WORKING DATA –
+-------+

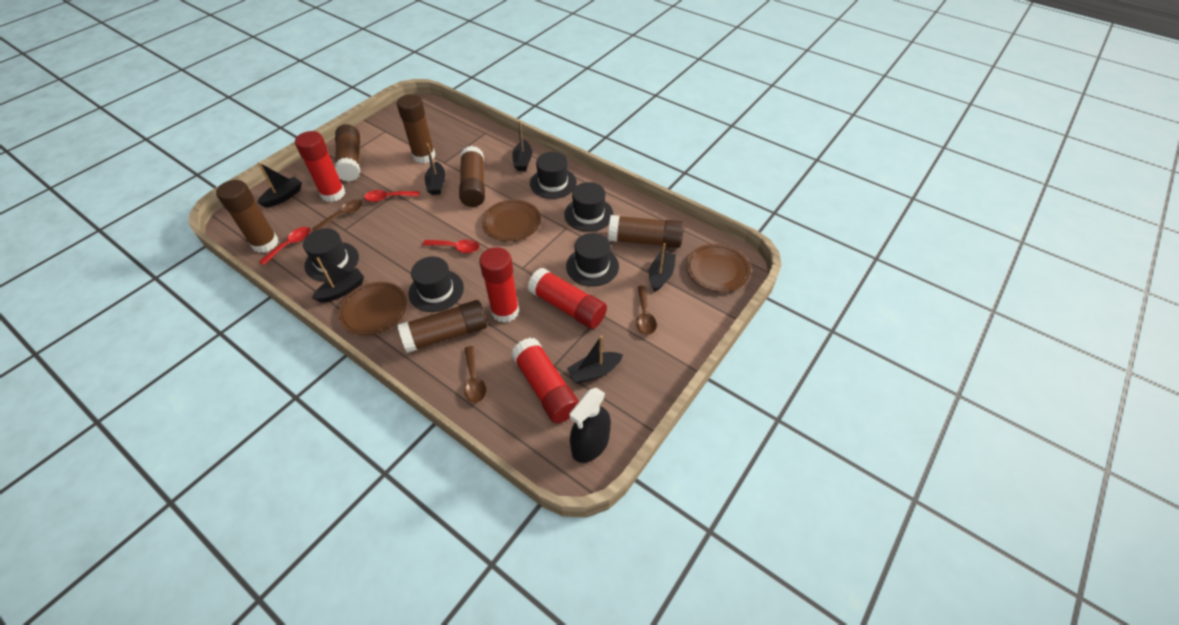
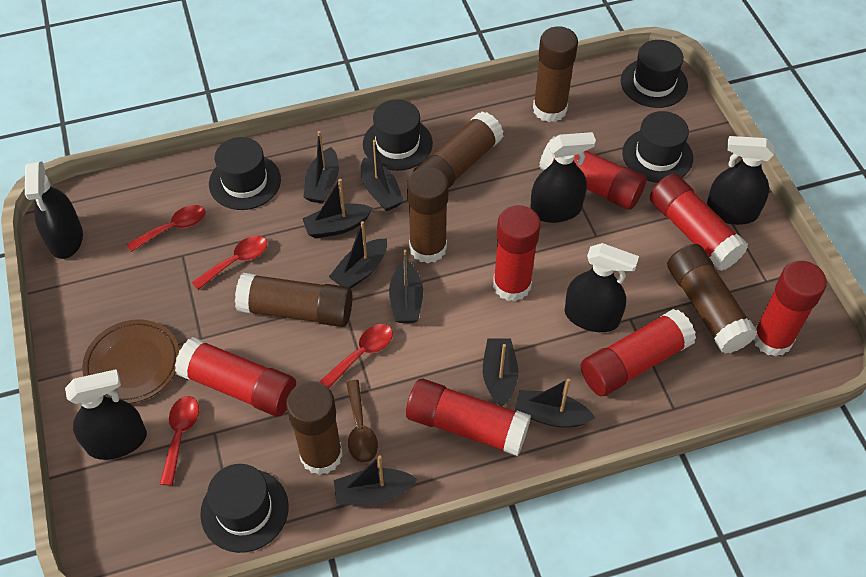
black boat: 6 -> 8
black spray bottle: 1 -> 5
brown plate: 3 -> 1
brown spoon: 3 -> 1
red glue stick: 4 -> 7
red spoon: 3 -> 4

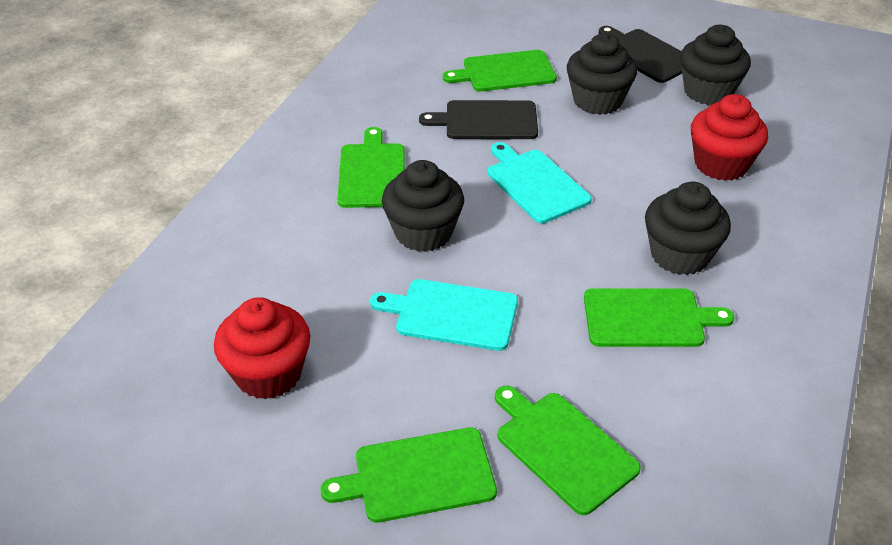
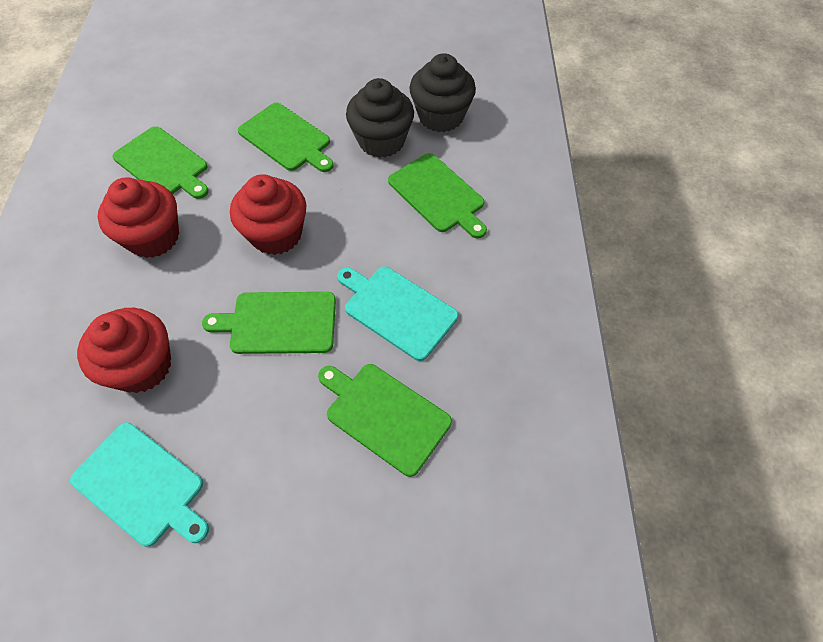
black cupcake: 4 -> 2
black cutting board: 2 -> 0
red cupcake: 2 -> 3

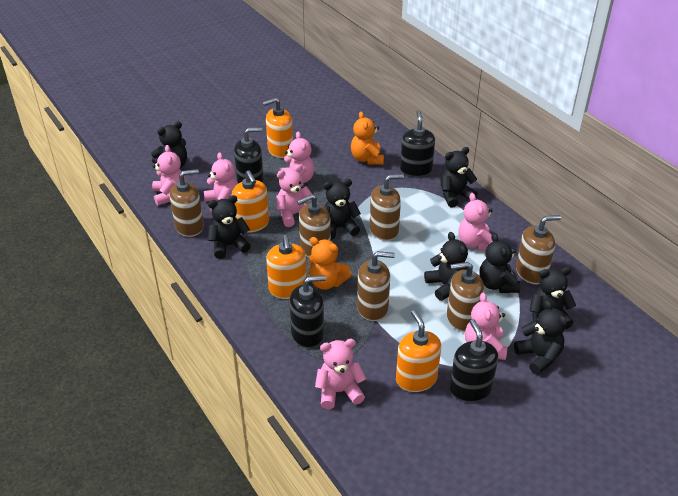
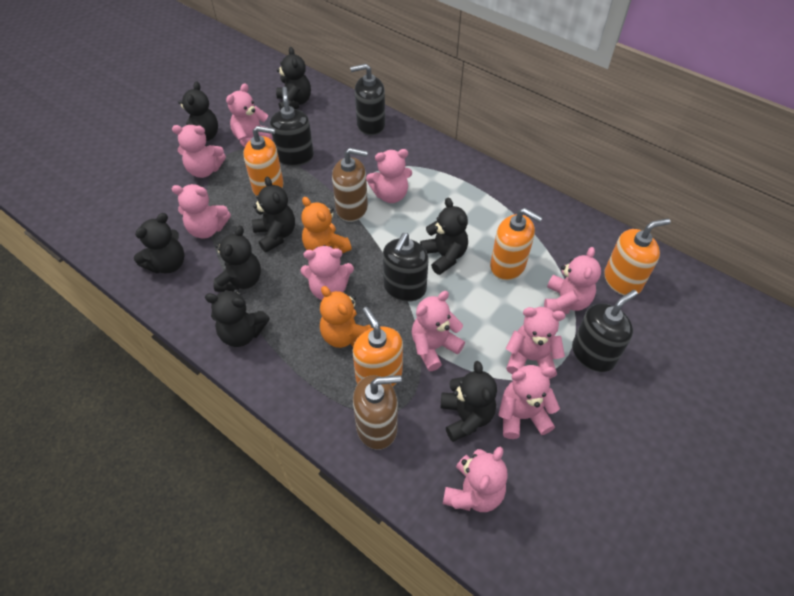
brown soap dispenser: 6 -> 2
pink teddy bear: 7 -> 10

+-------+

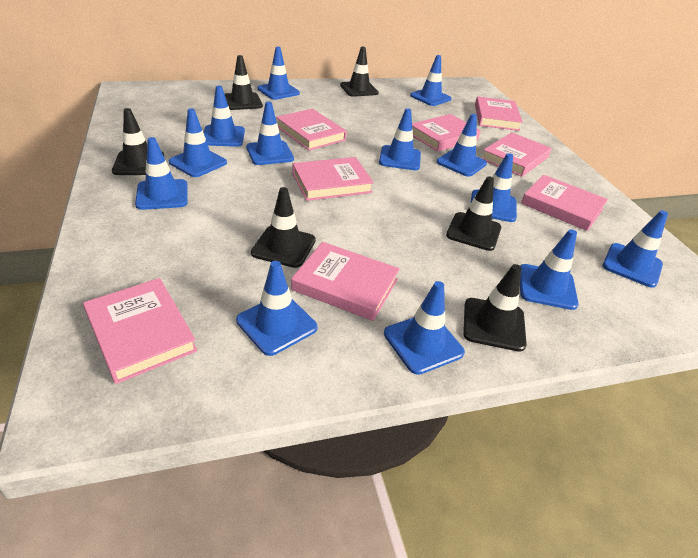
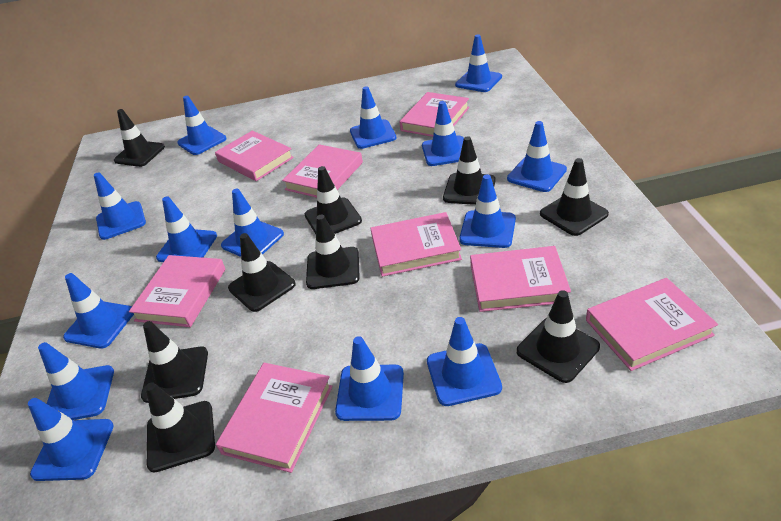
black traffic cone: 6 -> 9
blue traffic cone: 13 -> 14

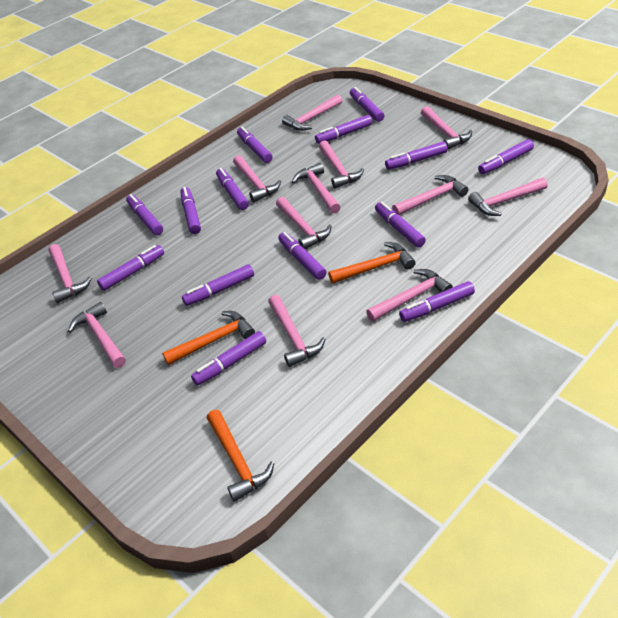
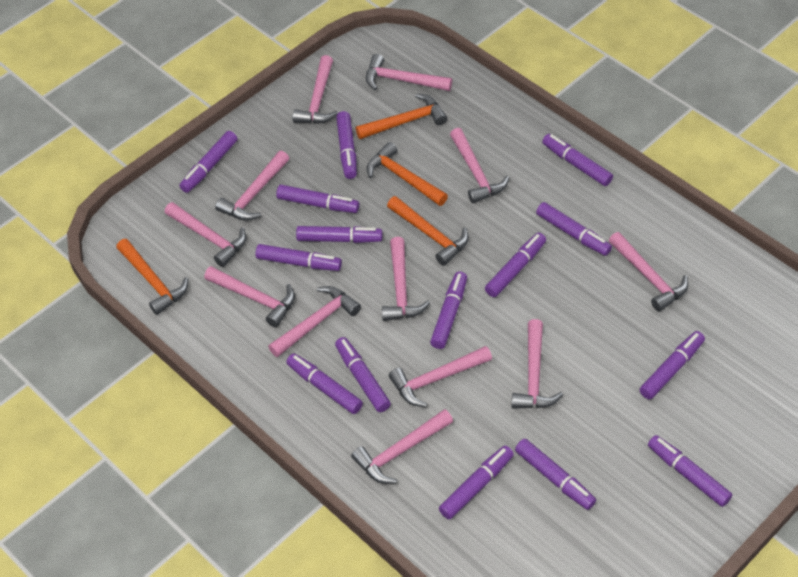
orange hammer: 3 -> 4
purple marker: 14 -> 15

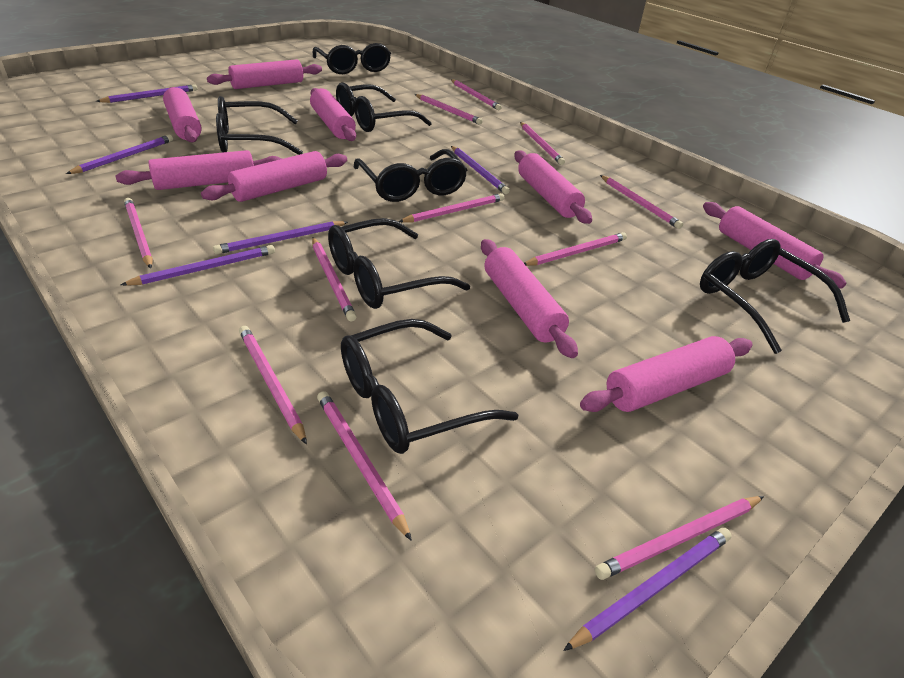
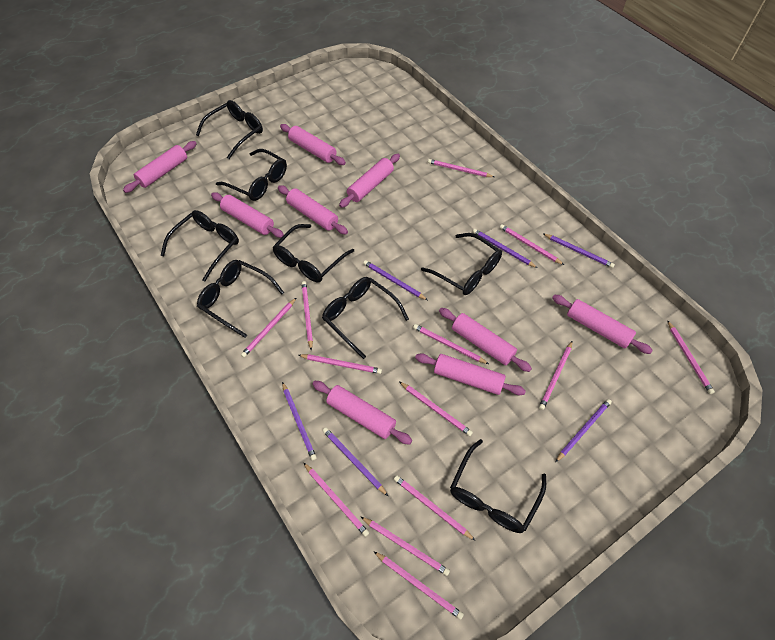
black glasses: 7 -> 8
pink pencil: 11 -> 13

+-------+

ACTION ITEM – Please tally the lines of the material that contain the word "pink", then give the total alone.

RESPONSE BELOW – 2